- Activity
Could you write the entries out again, exactly as they are?

┄┄┄┄┄┄

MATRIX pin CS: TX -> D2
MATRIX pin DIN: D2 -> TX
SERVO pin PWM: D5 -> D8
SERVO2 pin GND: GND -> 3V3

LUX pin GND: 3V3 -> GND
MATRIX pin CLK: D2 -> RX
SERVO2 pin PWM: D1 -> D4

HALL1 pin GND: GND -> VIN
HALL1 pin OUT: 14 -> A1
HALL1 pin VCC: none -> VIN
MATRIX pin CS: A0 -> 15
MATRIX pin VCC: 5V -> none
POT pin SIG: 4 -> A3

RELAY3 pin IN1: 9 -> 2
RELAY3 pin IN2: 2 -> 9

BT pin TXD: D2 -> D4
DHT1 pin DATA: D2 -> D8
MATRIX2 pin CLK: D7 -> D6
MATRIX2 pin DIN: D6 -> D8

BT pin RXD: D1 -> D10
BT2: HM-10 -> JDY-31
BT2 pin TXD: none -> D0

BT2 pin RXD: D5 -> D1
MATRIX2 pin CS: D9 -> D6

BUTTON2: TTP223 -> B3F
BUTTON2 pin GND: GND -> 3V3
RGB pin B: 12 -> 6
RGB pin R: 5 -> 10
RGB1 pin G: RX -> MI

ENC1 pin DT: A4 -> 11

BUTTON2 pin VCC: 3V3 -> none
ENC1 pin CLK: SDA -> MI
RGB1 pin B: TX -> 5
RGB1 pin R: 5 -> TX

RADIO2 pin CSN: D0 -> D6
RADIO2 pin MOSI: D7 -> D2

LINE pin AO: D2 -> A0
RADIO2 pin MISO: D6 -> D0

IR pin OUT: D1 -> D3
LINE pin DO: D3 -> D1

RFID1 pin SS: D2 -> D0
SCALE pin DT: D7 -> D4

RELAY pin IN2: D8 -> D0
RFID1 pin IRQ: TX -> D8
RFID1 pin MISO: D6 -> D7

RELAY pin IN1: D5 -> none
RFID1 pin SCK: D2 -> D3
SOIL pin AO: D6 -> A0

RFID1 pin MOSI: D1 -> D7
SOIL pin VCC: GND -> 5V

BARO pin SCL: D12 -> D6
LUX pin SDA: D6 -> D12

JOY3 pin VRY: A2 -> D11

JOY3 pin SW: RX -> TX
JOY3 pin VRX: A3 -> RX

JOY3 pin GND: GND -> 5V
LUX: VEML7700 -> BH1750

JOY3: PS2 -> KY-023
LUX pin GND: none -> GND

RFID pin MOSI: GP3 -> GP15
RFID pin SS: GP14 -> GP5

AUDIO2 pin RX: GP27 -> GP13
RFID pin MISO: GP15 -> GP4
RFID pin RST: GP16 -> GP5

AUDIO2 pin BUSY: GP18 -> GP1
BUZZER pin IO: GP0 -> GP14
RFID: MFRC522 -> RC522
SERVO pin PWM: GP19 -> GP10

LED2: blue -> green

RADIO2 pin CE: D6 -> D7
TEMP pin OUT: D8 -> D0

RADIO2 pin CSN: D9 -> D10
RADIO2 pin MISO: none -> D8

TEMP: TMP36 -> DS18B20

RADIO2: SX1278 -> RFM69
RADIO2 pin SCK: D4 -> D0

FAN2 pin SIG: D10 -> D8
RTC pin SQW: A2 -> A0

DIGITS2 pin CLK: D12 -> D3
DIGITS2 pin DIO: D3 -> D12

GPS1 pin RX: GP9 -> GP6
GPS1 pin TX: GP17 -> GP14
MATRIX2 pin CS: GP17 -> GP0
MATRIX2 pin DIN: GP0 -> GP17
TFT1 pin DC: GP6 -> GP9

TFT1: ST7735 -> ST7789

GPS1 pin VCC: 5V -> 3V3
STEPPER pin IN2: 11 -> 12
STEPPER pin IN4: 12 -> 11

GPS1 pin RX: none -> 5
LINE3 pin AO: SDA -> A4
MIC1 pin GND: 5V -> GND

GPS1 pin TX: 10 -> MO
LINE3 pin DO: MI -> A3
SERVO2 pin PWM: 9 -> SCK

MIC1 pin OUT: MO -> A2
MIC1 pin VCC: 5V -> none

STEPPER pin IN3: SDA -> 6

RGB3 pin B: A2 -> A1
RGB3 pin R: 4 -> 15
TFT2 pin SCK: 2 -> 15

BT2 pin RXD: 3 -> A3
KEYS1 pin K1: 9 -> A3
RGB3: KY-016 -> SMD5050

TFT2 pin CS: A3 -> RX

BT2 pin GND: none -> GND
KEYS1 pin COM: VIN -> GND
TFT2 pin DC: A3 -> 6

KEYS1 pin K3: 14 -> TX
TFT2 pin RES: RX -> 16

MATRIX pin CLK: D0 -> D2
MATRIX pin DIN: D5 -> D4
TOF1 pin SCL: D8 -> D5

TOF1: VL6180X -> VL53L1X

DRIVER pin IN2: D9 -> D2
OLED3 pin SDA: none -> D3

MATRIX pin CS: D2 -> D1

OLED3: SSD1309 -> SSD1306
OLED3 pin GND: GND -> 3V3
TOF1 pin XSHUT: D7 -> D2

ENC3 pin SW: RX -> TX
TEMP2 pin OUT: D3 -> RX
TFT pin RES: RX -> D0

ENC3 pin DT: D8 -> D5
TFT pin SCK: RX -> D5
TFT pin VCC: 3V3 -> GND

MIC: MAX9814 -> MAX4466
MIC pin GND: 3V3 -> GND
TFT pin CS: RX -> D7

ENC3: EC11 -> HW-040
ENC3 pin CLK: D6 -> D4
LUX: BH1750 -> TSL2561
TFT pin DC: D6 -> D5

┄┄┄┄┄┄

- Result of this task
MATRIX pin CS: TX -> D2
MATRIX pin DIN: D2 -> TX
SERVO pin PWM: D5 -> D8
SERVO2 pin GND: GND -> 3V3

LUX pin GND: 3V3 -> GND
MATRIX pin CLK: D2 -> RX
SERVO2 pin PWM: D1 -> D4

HALL1 pin GND: GND -> VIN
HALL1 pin OUT: 14 -> A1
HALL1 pin VCC: none -> VIN
MATRIX pin CS: A0 -> 15
MATRIX pin VCC: 5V -> none
POT pin SIG: 4 -> A3

RELAY3 pin IN1: 9 -> 2
RELAY3 pin IN2: 2 -> 9

BT pin TXD: D2 -> D4
DHT1 pin DATA: D2 -> D8
MATRIX2 pin CLK: D7 -> D6
MATRIX2 pin DIN: D6 -> D8

BT pin RXD: D1 -> D10
BT2: HM-10 -> JDY-31
BT2 pin TXD: none -> D0

BT2 pin RXD: D5 -> D1
MATRIX2 pin CS: D9 -> D6

BUTTON2: TTP223 -> B3F
BUTTON2 pin GND: GND -> 3V3
RGB pin B: 12 -> 6
RGB pin R: 5 -> 10
RGB1 pin G: RX -> MI

ENC1 pin DT: A4 -> 11

BUTTON2 pin VCC: 3V3 -> none
ENC1 pin CLK: SDA -> MI
RGB1 pin B: TX -> 5
RGB1 pin R: 5 -> TX

RADIO2 pin CSN: D0 -> D6
RADIO2 pin MOSI: D7 -> D2

LINE pin AO: D2 -> A0
RADIO2 pin MISO: D6 -> D0

IR pin OUT: D1 -> D3
LINE pin DO: D3 -> D1

RFID1 pin SS: D2 -> D0
SCALE pin DT: D7 -> D4

RELAY pin IN2: D8 -> D0
RFID1 pin IRQ: TX -> D8
RFID1 pin MISO: D6 -> D7

RELAY pin IN1: D5 -> none
RFID1 pin SCK: D2 -> D3
SOIL pin AO: D6 -> A0

RFID1 pin MOSI: D1 -> D7
SOIL pin VCC: GND -> 5V

BARO pin SCL: D12 -> D6
LUX pin SDA: D6 -> D12

JOY3 pin VRY: A2 -> D11

JOY3 pin SW: RX -> TX
JOY3 pin VRX: A3 -> RX

JOY3 pin GND: GND -> 5V
LUX: VEML7700 -> BH1750

JOY3: PS2 -> KY-023
LUX pin GND: none -> GND

RFID pin MOSI: GP3 -> GP15
RFID pin SS: GP14 -> GP5

AUDIO2 pin RX: GP27 -> GP13
RFID pin MISO: GP15 -> GP4
RFID pin RST: GP16 -> GP5

AUDIO2 pin BUSY: GP18 -> GP1
BUZZER pin IO: GP0 -> GP14
RFID: MFRC522 -> RC522
SERVO pin PWM: GP19 -> GP10

LED2: blue -> green

RADIO2 pin CE: D6 -> D7
TEMP pin OUT: D8 -> D0

RADIO2 pin CSN: D9 -> D10
RADIO2 pin MISO: none -> D8

TEMP: TMP36 -> DS18B20

RADIO2: SX1278 -> RFM69
RADIO2 pin SCK: D4 -> D0

FAN2 pin SIG: D10 -> D8
RTC pin SQW: A2 -> A0

DIGITS2 pin CLK: D12 -> D3
DIGITS2 pin DIO: D3 -> D12

GPS1 pin RX: GP9 -> GP6
GPS1 pin TX: GP17 -> GP14
MATRIX2 pin CS: GP17 -> GP0
MATRIX2 pin DIN: GP0 -> GP17
TFT1 pin DC: GP6 -> GP9

TFT1: ST7735 -> ST7789

GPS1 pin VCC: 5V -> 3V3
STEPPER pin IN2: 11 -> 12
STEPPER pin IN4: 12 -> 11

GPS1 pin RX: none -> 5
LINE3 pin AO: SDA -> A4
MIC1 pin GND: 5V -> GND

GPS1 pin TX: 10 -> MO
LINE3 pin DO: MI -> A3
SERVO2 pin PWM: 9 -> SCK

MIC1 pin OUT: MO -> A2
MIC1 pin VCC: 5V -> none

STEPPER pin IN3: SDA -> 6

RGB3 pin B: A2 -> A1
RGB3 pin R: 4 -> 15
TFT2 pin SCK: 2 -> 15

BT2 pin RXD: 3 -> A3
KEYS1 pin K1: 9 -> A3
RGB3: KY-016 -> SMD5050

TFT2 pin CS: A3 -> RX

BT2 pin GND: none -> GND
KEYS1 pin COM: VIN -> GND
TFT2 pin DC: A3 -> 6

KEYS1 pin K3: 14 -> TX
TFT2 pin RES: RX -> 16

MATRIX pin CLK: D0 -> D2
MATRIX pin DIN: D5 -> D4
TOF1 pin SCL: D8 -> D5

TOF1: VL6180X -> VL53L1X

DRIVER pin IN2: D9 -> D2
OLED3 pin SDA: none -> D3

MATRIX pin CS: D2 -> D1

OLED3: SSD1309 -> SSD1306
OLED3 pin GND: GND -> 3V3
TOF1 pin XSHUT: D7 -> D2

ENC3 pin SW: RX -> TX
TEMP2 pin OUT: D3 -> RX
TFT pin RES: RX -> D0

ENC3 pin DT: D8 -> D5
TFT pin SCK: RX -> D5
TFT pin VCC: 3V3 -> GND

MIC: MAX9814 -> MAX4466
MIC pin GND: 3V3 -> GND
TFT pin CS: RX -> D7

ENC3: EC11 -> HW-040
ENC3 pin CLK: D6 -> D4
LUX: BH1750 -> TSL2561
TFT pin DC: D6 -> D5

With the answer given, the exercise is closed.